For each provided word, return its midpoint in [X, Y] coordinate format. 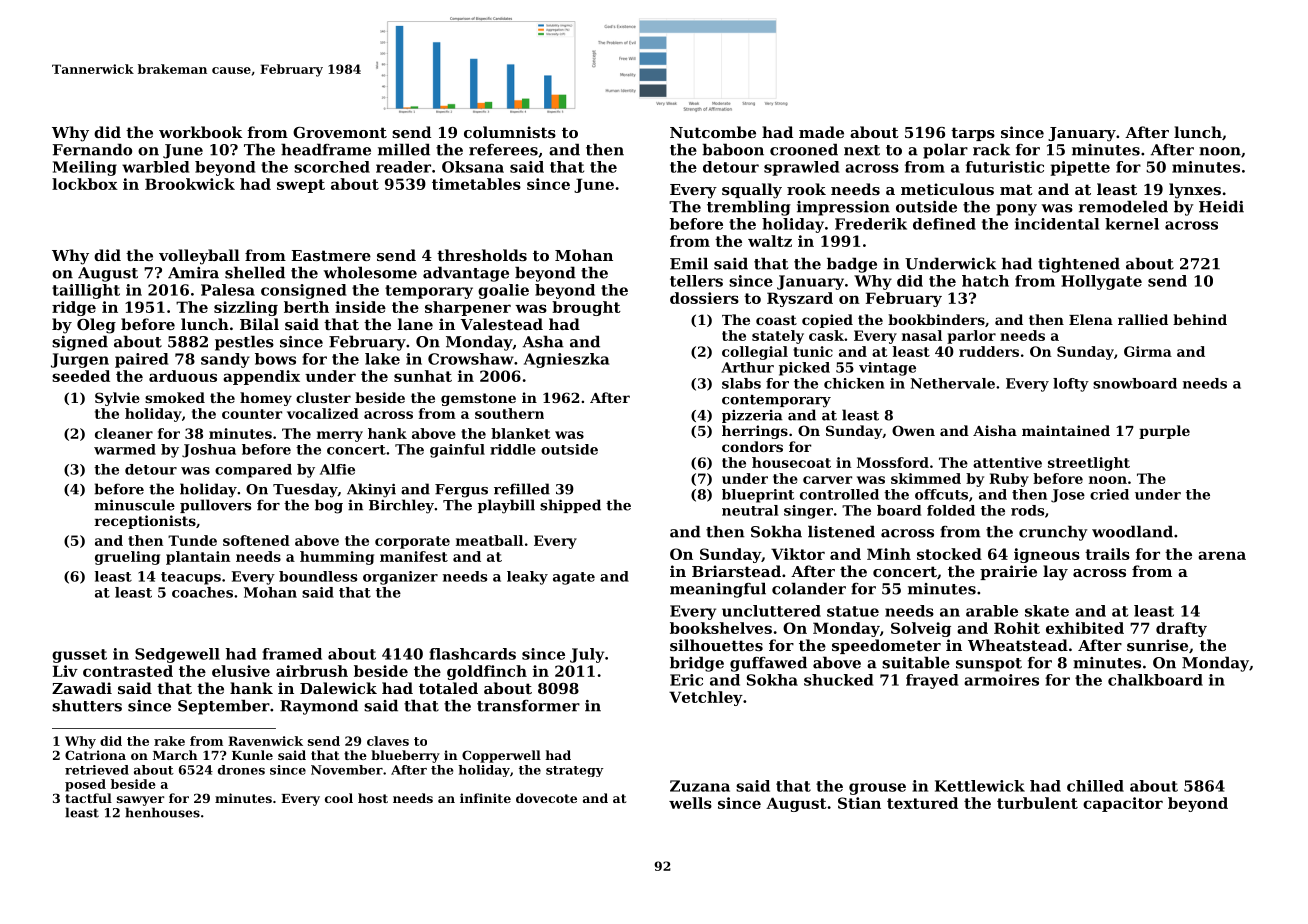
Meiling [85, 168]
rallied [1143, 319]
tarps [973, 134]
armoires [1001, 680]
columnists [510, 132]
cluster [323, 397]
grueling [127, 558]
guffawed [768, 664]
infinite [485, 798]
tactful [88, 798]
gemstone [478, 399]
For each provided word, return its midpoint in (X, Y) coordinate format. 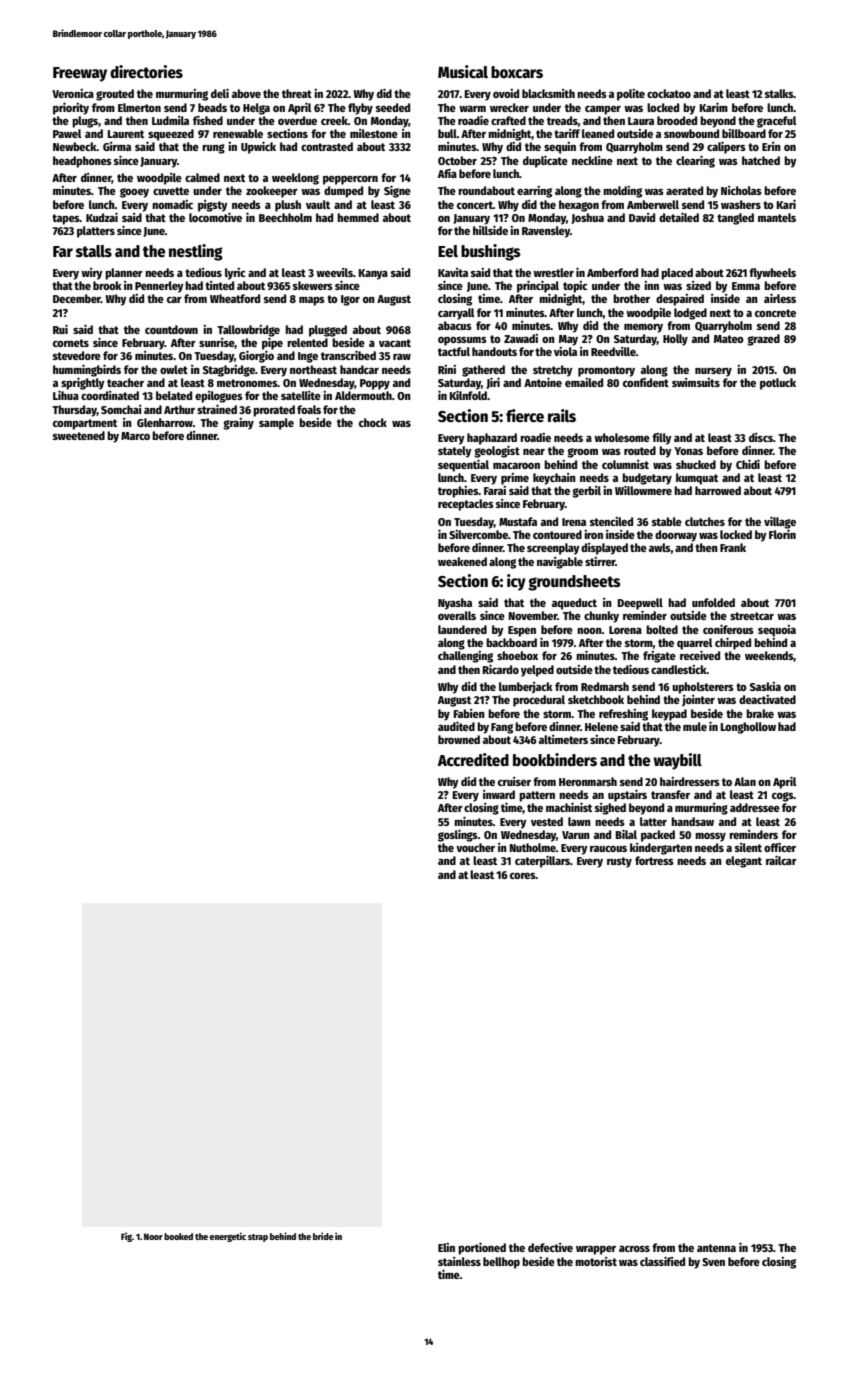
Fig (126, 1237)
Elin (446, 1247)
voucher (475, 847)
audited (456, 726)
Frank (733, 547)
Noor (153, 1236)
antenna (716, 1248)
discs (761, 437)
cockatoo (669, 93)
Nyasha (455, 604)
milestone (374, 133)
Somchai (121, 409)
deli (220, 93)
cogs (783, 797)
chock (373, 422)
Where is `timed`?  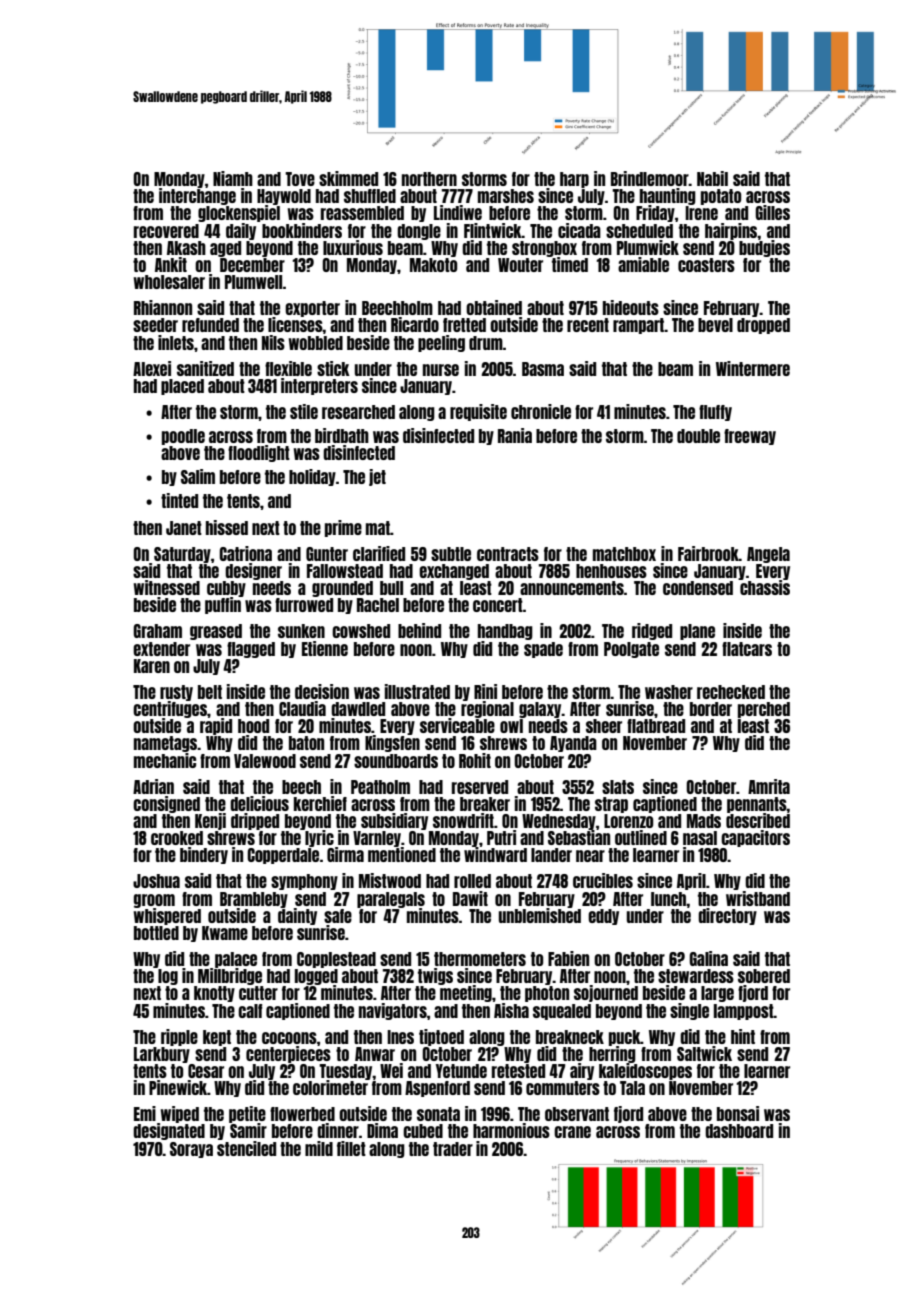
timed is located at coordinates (570, 264).
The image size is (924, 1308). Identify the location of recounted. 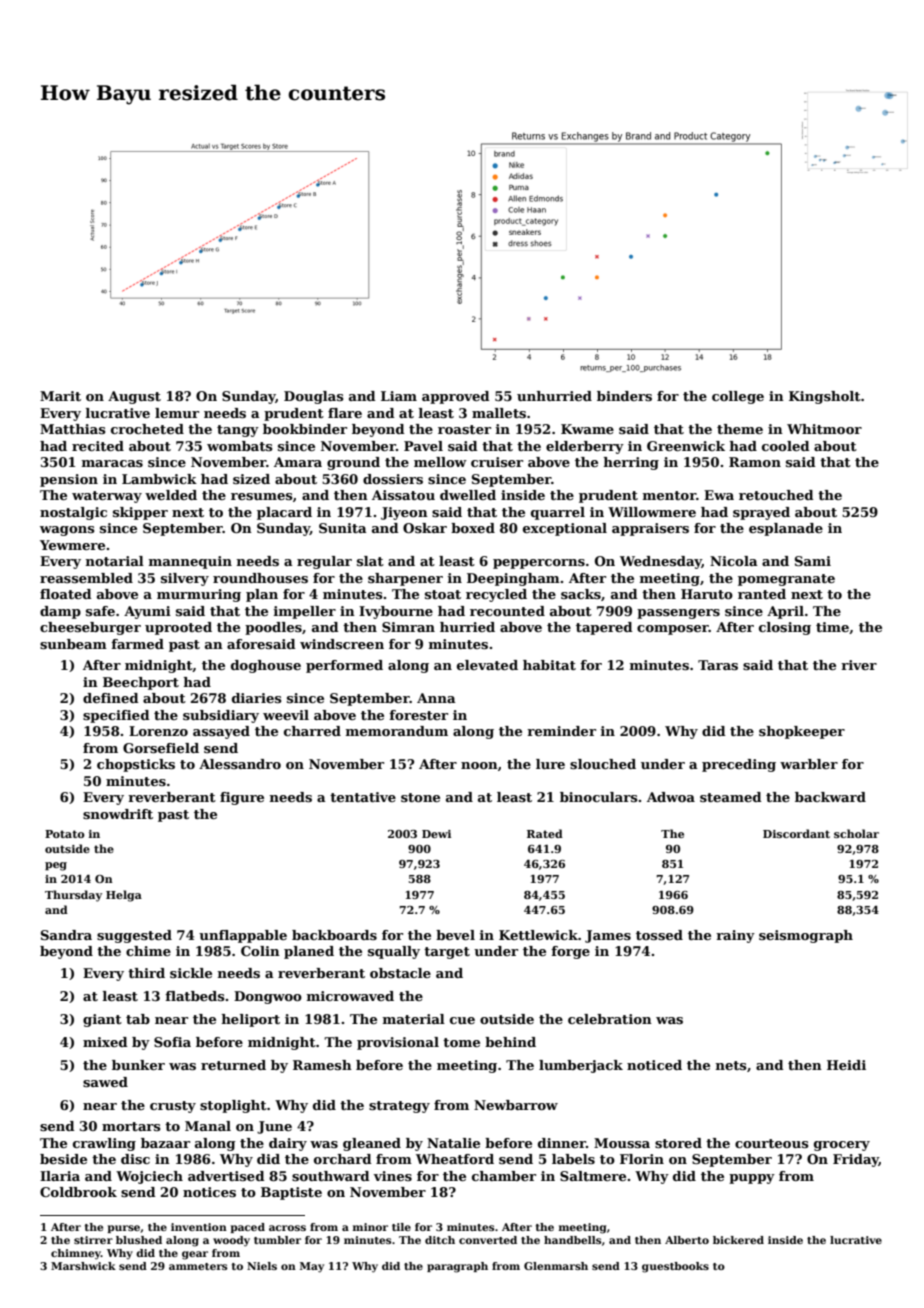
(507, 611).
##############################
Directions for this task: Reproduce all of the entries above verbatim, omitting the pictures.

Exercise response:
For each provided word, return its midpoint in [X, Y] coordinate format. 
Meiling [85, 168]
rallied [1143, 319]
tarps [973, 134]
armoires [1001, 680]
columnists [510, 132]
cluster [323, 397]
grueling [127, 558]
guffawed [768, 664]
infinite [485, 798]
tactful [88, 798]
gemstone [478, 399]
For each provided word, return its midpoint in (X, Y) coordinate format. 
Fig (126, 1237)
Elin (446, 1247)
voucher (475, 847)
audited (456, 726)
Frank (733, 547)
Noor (153, 1236)
antenna (716, 1248)
discs (761, 437)
cockatoo (669, 93)
Nyasha (455, 604)
milestone (374, 133)
Somchai (121, 409)
deli (220, 93)
cogs (783, 797)
chock (373, 422)
Where is `timed`?  
timed is located at coordinates (570, 264).
The image size is (924, 1308). Identify the location of recounted. 
(507, 611).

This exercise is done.